## INSTRUCTIONS FOR THE TASK
From the first line through the line containing "camera: 155 degrees left, 10 degrees down", transcribe the records exactly and include no other lines.

## SOURCE RECORDS
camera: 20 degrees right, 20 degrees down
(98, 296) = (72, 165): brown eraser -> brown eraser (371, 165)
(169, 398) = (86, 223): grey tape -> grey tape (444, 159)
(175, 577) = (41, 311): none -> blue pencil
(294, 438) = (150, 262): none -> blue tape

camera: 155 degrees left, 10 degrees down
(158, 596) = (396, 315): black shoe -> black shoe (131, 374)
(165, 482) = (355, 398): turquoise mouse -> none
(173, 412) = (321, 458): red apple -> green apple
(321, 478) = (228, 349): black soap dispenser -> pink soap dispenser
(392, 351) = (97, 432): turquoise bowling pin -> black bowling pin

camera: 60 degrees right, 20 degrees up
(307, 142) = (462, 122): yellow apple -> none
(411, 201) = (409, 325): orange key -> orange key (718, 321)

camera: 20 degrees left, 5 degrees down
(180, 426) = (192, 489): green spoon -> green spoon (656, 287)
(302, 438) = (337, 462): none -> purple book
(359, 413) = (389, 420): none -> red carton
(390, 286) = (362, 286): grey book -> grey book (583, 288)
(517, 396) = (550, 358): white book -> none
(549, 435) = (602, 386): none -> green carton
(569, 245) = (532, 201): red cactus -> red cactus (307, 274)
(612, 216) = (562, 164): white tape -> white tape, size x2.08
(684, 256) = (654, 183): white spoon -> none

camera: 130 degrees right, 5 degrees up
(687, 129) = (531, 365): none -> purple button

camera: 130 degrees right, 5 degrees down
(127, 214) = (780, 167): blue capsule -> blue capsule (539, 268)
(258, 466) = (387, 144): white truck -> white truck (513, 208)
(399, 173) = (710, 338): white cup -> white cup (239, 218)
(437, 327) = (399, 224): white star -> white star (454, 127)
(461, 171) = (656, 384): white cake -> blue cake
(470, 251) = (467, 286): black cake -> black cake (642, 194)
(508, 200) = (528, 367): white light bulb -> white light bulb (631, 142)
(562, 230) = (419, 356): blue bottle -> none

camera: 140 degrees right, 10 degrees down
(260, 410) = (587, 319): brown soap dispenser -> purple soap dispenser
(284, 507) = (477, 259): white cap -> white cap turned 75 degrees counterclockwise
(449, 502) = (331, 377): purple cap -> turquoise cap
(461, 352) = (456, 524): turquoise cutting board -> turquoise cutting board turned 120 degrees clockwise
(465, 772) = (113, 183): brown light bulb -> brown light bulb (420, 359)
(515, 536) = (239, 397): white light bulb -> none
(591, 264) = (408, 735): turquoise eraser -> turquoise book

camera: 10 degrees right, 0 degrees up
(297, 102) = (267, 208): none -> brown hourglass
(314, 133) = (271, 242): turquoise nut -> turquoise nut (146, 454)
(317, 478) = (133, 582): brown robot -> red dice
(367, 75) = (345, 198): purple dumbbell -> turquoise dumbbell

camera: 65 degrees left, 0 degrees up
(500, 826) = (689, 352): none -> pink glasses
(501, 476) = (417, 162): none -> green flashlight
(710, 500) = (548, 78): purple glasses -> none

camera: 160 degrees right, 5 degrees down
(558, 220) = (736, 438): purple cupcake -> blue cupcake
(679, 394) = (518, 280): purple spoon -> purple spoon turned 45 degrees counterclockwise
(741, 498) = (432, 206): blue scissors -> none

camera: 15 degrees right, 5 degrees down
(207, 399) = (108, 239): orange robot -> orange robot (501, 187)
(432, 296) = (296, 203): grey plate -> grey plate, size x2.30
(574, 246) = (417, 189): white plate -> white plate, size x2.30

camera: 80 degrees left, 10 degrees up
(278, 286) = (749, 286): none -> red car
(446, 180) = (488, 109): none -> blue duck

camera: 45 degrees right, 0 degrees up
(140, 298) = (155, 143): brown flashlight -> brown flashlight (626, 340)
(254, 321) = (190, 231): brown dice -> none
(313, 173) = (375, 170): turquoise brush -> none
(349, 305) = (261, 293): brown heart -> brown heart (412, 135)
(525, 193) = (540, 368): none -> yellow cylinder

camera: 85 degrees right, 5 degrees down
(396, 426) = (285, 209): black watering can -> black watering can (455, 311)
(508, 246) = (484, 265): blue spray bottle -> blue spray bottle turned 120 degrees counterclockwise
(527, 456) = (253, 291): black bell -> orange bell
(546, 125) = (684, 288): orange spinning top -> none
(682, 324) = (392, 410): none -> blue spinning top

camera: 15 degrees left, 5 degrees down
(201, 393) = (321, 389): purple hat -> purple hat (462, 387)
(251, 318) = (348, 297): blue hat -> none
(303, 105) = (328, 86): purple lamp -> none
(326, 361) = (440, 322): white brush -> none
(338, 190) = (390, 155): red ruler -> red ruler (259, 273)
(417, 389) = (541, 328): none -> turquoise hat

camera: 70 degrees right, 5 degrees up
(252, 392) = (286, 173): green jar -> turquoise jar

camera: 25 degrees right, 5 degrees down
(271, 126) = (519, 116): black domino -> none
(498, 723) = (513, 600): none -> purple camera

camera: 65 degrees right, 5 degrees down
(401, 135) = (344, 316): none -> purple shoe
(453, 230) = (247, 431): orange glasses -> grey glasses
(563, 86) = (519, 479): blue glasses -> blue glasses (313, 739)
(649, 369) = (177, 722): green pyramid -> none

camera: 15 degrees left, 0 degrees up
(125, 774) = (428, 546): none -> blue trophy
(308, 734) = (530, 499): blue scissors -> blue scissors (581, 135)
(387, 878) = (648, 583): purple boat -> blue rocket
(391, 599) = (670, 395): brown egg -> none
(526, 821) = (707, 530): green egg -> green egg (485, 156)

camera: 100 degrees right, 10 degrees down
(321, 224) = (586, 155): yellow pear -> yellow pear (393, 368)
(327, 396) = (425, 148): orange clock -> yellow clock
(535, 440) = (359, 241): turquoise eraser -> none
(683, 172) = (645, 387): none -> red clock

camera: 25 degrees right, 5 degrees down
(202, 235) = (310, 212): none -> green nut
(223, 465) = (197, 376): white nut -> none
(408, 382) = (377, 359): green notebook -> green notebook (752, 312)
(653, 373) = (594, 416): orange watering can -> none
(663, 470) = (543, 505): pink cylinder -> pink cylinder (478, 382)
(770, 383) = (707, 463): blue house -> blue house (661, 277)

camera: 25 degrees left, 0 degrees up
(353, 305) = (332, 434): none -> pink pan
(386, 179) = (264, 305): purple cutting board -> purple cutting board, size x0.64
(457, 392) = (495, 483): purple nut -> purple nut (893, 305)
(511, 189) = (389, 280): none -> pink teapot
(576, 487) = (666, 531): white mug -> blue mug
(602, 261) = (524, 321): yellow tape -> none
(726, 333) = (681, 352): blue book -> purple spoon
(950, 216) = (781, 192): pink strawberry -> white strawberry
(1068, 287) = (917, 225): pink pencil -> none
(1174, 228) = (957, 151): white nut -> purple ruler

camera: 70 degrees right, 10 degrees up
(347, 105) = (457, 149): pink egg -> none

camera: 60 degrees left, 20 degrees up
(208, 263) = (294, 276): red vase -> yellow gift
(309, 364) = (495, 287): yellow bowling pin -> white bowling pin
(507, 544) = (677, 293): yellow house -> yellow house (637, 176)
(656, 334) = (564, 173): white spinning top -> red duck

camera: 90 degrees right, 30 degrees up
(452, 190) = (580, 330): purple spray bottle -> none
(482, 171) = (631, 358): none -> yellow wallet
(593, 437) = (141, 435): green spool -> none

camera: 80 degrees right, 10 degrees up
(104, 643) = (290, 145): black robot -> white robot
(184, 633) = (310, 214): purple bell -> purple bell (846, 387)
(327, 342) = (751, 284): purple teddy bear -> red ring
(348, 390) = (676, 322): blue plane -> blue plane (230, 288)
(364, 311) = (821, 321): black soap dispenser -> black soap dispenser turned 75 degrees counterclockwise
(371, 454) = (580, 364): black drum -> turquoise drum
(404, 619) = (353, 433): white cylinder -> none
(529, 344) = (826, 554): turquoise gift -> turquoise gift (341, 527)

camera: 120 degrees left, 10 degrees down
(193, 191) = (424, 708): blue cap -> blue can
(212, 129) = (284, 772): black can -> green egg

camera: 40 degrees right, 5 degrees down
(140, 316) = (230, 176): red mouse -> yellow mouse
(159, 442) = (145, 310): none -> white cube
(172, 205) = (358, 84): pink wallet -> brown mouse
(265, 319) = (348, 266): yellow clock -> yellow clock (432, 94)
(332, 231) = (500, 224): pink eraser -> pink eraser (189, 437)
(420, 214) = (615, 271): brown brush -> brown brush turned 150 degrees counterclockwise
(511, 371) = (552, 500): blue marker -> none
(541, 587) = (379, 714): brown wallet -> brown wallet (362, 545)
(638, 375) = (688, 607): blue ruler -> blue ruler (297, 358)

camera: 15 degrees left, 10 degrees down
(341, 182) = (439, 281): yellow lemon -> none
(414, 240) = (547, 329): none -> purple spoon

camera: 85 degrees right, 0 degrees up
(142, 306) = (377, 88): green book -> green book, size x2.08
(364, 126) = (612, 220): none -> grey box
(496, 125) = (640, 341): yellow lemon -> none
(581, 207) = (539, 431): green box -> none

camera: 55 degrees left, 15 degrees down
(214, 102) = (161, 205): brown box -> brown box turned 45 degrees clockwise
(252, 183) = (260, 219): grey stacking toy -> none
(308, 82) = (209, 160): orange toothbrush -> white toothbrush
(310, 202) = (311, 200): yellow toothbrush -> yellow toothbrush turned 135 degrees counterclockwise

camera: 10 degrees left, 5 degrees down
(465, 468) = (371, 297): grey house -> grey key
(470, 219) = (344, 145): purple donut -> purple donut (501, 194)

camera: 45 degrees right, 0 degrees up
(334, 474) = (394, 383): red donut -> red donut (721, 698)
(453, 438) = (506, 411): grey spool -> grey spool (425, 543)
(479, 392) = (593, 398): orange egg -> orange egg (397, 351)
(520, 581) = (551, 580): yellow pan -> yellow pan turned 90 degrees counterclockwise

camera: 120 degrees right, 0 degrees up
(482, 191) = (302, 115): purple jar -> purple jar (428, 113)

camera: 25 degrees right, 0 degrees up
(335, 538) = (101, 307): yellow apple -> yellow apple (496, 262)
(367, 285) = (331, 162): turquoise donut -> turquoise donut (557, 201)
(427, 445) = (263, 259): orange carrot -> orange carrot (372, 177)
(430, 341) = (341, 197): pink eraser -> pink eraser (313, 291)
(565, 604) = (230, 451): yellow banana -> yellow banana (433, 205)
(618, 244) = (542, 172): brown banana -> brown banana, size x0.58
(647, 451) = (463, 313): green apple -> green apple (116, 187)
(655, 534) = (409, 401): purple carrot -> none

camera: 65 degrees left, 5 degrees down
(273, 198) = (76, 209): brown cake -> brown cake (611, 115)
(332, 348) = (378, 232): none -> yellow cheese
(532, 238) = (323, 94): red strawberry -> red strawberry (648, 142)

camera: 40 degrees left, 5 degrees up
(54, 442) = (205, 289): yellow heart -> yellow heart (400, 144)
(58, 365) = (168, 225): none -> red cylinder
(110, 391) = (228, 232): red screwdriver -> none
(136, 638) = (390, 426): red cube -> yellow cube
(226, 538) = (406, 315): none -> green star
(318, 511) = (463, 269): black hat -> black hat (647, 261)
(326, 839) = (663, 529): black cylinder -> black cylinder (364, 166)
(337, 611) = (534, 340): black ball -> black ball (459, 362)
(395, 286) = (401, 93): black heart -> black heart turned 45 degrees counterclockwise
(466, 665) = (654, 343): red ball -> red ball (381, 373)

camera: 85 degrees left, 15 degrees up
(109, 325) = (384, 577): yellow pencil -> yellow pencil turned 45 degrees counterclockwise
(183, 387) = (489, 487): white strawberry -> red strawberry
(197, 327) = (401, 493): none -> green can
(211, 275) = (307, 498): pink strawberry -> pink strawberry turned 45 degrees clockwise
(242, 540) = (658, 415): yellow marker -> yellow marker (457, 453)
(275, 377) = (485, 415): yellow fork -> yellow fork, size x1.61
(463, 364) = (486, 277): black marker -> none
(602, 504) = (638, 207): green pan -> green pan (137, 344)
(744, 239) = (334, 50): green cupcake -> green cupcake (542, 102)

## OUTPUT OF THE EXERCISE
camera: 20 degrees right, 20 degrees down
(98, 296) = (72, 165): brown eraser -> brown eraser (371, 165)
(169, 398) = (86, 223): grey tape -> grey tape (444, 159)
(175, 577) = (41, 311): none -> blue pencil
(294, 438) = (150, 262): none -> blue tape

camera: 155 degrees left, 10 degrees down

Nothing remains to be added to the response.